Prompt
Every entry below should appear in the answer exactly as written, apart from the pictures.

Data under study
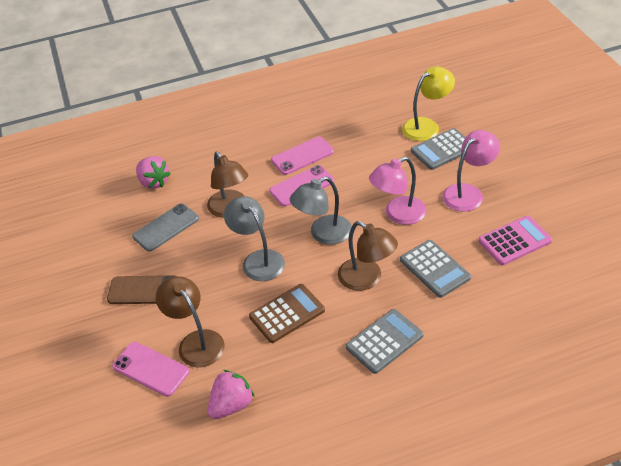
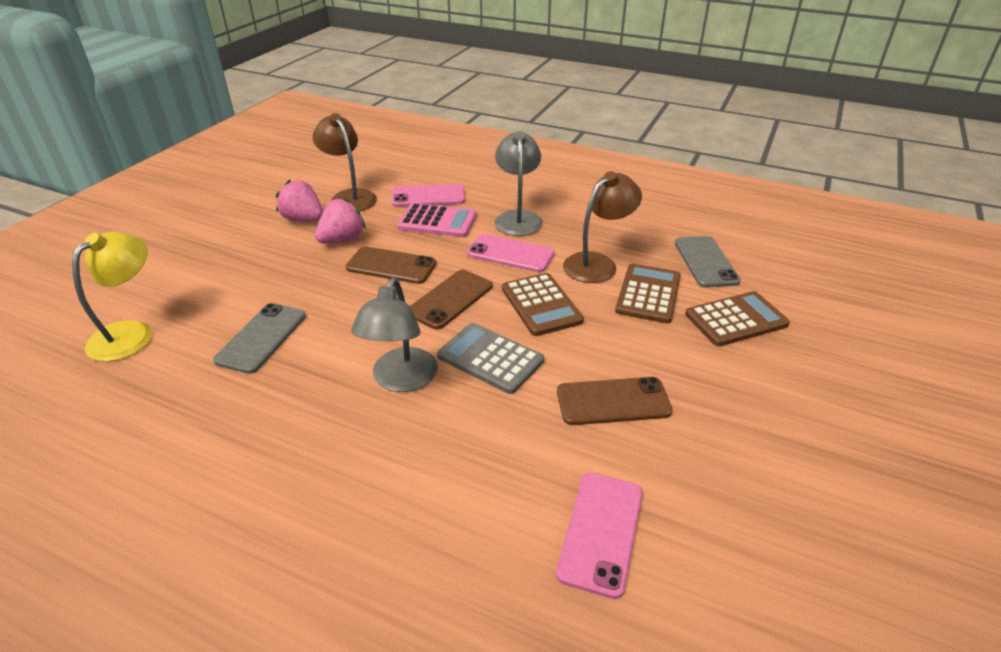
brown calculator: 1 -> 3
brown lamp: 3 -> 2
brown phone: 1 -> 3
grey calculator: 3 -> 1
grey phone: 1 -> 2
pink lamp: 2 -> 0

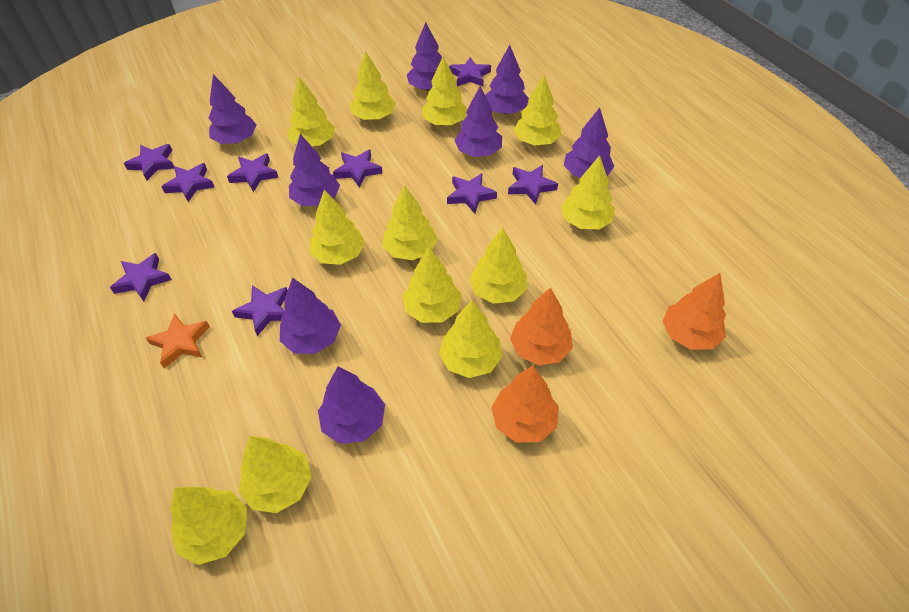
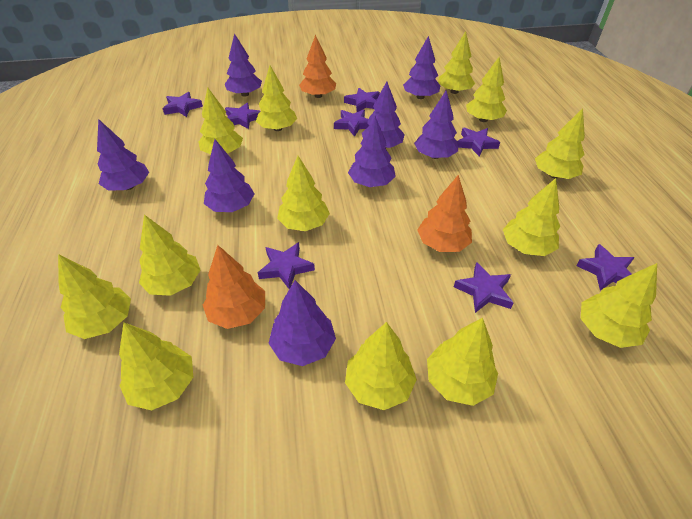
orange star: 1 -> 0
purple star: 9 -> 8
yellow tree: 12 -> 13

Task result
brown calculator: 1 -> 3
brown lamp: 3 -> 2
brown phone: 1 -> 3
grey calculator: 3 -> 1
grey phone: 1 -> 2
pink lamp: 2 -> 0

orange star: 1 -> 0
purple star: 9 -> 8
yellow tree: 12 -> 13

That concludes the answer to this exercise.